**TASK ITEM**
Only the text belongs in the copy: retype each record exactly as it appears.

**EXERCISE INPUT**
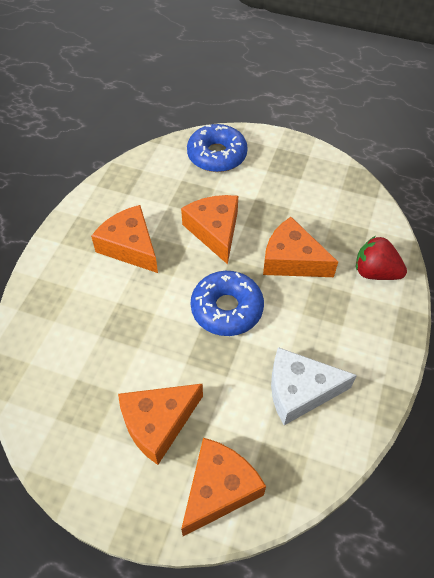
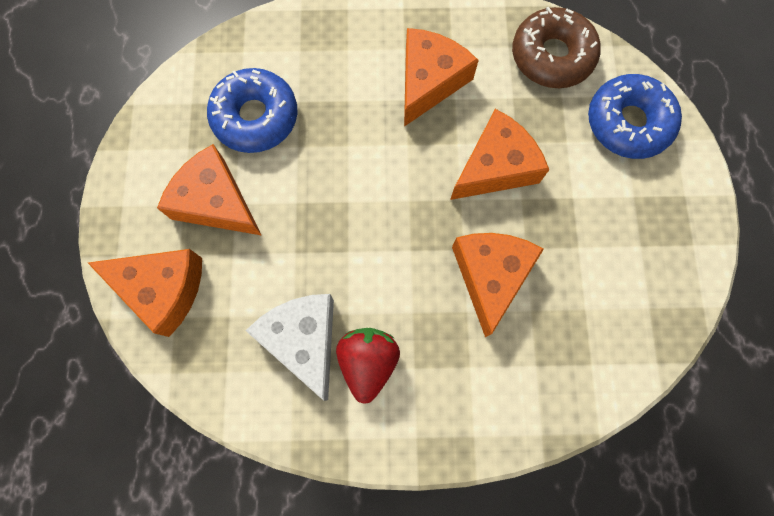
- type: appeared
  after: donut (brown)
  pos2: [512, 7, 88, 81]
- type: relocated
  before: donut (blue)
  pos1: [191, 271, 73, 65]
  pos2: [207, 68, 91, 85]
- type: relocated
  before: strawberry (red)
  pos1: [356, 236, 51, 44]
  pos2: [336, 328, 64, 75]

**RESULT OF THIS TASK**
- type: appeared
  after: donut (brown)
  pos2: [512, 7, 88, 81]
- type: relocated
  before: donut (blue)
  pos1: [191, 271, 73, 65]
  pos2: [207, 68, 91, 85]
- type: relocated
  before: strawberry (red)
  pos1: [356, 236, 51, 44]
  pos2: [336, 328, 64, 75]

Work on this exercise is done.